__Exercise description__:
In the listing below, the lines from the first through the one with "bed: (426, 1581) -> (1309, 662), width x0.67" are to be copied word for word.

====

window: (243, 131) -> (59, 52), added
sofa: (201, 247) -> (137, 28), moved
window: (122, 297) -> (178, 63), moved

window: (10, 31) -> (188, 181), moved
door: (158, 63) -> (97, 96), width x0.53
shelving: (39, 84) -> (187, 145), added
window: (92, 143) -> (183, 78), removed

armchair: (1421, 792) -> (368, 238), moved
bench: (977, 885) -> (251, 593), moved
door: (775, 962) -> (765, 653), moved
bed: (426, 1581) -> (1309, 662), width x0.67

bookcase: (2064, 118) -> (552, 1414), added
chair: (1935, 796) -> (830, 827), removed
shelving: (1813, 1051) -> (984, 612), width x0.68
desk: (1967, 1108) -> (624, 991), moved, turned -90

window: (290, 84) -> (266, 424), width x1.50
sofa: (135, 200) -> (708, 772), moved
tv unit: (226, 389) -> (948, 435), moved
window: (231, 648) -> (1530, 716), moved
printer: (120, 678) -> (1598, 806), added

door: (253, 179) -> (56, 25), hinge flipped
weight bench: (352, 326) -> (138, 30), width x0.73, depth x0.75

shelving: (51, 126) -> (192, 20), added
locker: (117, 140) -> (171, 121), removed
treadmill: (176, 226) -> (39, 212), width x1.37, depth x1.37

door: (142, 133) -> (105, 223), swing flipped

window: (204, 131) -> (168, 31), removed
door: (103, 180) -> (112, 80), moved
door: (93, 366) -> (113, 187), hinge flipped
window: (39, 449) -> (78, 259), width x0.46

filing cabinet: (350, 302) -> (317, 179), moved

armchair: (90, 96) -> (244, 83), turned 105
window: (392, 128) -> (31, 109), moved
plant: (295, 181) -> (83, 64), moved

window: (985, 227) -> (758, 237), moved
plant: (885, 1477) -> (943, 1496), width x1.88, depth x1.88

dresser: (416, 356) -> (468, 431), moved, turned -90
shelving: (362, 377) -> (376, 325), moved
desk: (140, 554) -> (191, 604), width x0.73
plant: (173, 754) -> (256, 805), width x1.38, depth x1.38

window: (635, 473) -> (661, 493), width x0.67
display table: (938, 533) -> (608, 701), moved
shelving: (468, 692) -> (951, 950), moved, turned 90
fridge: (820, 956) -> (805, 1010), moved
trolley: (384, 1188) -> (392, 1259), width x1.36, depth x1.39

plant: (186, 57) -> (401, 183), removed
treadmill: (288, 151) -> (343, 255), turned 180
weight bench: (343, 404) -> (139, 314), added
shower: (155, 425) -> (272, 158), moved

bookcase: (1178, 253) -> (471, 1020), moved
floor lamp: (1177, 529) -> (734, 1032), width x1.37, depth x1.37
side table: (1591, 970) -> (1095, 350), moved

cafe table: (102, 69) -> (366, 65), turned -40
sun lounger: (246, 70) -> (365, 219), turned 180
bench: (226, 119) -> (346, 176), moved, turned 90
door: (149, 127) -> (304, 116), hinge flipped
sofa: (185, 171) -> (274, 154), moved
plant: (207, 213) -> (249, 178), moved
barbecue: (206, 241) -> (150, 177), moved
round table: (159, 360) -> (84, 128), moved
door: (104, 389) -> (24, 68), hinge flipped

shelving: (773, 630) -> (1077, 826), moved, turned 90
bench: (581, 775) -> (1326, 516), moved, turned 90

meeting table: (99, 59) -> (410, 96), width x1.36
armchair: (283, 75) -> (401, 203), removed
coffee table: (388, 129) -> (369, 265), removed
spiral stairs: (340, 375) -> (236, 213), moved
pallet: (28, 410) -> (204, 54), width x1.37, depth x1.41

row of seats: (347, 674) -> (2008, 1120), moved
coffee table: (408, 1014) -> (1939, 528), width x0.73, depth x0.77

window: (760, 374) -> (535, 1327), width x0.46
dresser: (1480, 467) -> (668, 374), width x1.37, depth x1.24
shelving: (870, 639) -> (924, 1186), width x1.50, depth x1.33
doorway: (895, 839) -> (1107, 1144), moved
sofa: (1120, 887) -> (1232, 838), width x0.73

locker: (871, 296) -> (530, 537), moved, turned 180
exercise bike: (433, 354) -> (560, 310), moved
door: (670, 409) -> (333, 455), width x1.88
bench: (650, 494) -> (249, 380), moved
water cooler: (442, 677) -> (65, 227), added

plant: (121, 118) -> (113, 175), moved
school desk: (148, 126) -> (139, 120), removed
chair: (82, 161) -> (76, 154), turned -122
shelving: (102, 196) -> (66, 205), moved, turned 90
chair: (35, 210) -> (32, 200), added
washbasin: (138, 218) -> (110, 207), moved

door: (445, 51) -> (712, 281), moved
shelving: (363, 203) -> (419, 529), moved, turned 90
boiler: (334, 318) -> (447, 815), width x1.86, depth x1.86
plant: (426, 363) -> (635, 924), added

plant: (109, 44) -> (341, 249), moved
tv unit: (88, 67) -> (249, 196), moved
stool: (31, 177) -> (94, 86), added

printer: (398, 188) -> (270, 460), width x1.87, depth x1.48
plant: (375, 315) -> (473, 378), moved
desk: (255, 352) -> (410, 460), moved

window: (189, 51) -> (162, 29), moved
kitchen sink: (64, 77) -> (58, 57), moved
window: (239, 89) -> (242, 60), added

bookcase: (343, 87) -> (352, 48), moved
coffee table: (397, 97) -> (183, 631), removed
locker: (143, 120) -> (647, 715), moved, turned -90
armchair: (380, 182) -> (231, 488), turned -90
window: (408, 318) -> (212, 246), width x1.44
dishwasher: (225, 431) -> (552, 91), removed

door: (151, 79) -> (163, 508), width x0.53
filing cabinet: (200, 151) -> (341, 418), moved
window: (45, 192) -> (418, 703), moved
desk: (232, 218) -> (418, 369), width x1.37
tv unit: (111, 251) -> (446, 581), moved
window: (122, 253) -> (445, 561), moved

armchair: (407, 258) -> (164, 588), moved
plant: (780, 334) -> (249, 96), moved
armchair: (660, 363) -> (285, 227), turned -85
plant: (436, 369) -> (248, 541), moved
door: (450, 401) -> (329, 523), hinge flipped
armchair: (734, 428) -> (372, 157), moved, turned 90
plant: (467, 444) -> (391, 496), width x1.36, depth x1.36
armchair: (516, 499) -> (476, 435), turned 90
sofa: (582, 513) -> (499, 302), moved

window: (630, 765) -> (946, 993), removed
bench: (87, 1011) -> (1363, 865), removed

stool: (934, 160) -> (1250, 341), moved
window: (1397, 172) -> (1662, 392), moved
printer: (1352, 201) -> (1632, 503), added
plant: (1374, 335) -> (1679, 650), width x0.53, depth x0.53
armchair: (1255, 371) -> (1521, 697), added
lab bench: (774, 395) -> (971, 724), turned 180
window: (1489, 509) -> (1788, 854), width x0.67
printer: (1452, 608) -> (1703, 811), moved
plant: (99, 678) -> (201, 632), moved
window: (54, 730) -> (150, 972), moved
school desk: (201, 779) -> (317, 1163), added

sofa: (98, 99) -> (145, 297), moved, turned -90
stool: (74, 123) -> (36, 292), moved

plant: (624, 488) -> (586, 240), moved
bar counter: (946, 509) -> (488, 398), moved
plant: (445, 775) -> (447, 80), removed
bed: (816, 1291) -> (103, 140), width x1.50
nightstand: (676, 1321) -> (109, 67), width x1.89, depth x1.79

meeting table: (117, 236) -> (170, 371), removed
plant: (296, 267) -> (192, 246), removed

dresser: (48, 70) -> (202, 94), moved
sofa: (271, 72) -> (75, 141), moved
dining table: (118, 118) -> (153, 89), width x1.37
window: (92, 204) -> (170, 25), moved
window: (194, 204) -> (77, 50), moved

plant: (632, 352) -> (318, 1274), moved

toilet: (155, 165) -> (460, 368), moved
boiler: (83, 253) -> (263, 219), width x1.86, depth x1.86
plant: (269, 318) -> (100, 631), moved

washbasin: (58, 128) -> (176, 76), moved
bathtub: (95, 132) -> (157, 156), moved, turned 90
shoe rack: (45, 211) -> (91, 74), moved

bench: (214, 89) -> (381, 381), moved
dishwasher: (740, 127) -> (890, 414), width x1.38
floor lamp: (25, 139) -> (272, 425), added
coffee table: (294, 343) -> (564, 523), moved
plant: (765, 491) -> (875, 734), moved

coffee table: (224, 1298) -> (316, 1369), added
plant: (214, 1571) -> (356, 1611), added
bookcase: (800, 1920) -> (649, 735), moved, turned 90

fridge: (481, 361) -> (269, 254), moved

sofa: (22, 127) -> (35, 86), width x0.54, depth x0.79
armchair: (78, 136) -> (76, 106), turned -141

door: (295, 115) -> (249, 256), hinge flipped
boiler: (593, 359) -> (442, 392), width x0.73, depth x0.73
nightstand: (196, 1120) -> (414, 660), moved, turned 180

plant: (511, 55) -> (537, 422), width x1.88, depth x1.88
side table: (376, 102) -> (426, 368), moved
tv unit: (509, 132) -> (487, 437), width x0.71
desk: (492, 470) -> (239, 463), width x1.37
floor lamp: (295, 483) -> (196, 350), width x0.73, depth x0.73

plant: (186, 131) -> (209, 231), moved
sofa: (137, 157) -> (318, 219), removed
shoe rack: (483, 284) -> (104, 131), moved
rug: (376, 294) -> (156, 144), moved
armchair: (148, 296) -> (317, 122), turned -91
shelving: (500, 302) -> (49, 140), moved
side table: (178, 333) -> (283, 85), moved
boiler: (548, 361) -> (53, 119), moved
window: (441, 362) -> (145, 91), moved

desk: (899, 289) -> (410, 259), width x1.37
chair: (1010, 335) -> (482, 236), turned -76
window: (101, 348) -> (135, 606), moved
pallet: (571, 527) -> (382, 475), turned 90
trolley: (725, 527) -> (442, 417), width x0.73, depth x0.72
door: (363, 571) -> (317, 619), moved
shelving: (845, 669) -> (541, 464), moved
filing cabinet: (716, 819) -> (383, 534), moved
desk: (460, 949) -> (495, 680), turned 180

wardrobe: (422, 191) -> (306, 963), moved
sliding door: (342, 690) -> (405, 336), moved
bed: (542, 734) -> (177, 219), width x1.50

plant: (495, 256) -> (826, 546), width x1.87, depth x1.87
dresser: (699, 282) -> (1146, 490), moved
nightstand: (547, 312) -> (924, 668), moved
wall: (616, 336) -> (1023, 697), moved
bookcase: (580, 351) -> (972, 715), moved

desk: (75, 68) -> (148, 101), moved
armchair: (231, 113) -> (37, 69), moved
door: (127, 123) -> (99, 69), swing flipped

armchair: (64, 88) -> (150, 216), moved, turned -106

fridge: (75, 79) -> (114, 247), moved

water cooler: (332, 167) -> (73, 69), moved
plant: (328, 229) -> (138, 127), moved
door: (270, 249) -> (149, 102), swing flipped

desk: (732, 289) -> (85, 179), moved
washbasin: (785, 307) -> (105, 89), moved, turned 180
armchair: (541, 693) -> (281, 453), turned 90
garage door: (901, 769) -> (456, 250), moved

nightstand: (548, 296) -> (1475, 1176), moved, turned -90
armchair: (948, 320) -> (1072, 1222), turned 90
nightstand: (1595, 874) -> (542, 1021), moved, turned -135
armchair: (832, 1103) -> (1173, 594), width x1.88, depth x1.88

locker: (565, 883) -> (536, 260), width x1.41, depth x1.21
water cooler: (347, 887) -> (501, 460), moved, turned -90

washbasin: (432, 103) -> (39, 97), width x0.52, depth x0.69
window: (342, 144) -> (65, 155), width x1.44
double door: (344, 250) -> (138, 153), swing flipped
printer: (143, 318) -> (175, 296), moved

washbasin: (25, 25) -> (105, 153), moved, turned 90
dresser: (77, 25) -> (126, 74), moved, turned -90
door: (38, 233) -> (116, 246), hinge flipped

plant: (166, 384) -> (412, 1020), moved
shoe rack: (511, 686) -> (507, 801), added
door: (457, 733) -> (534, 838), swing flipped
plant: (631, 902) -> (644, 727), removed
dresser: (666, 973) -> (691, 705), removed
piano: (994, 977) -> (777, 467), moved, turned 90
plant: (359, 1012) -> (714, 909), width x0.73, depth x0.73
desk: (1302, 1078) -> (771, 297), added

====

__Written solution__:
window: (243, 131) -> (59, 52), added
sofa: (201, 247) -> (137, 28), moved
window: (122, 297) -> (178, 63), moved

window: (10, 31) -> (188, 181), moved
door: (158, 63) -> (97, 96), width x0.53
shelving: (39, 84) -> (187, 145), added
window: (92, 143) -> (183, 78), removed

armchair: (1421, 792) -> (368, 238), moved
bench: (977, 885) -> (251, 593), moved
door: (775, 962) -> (765, 653), moved
bed: (426, 1581) -> (1309, 662), width x0.67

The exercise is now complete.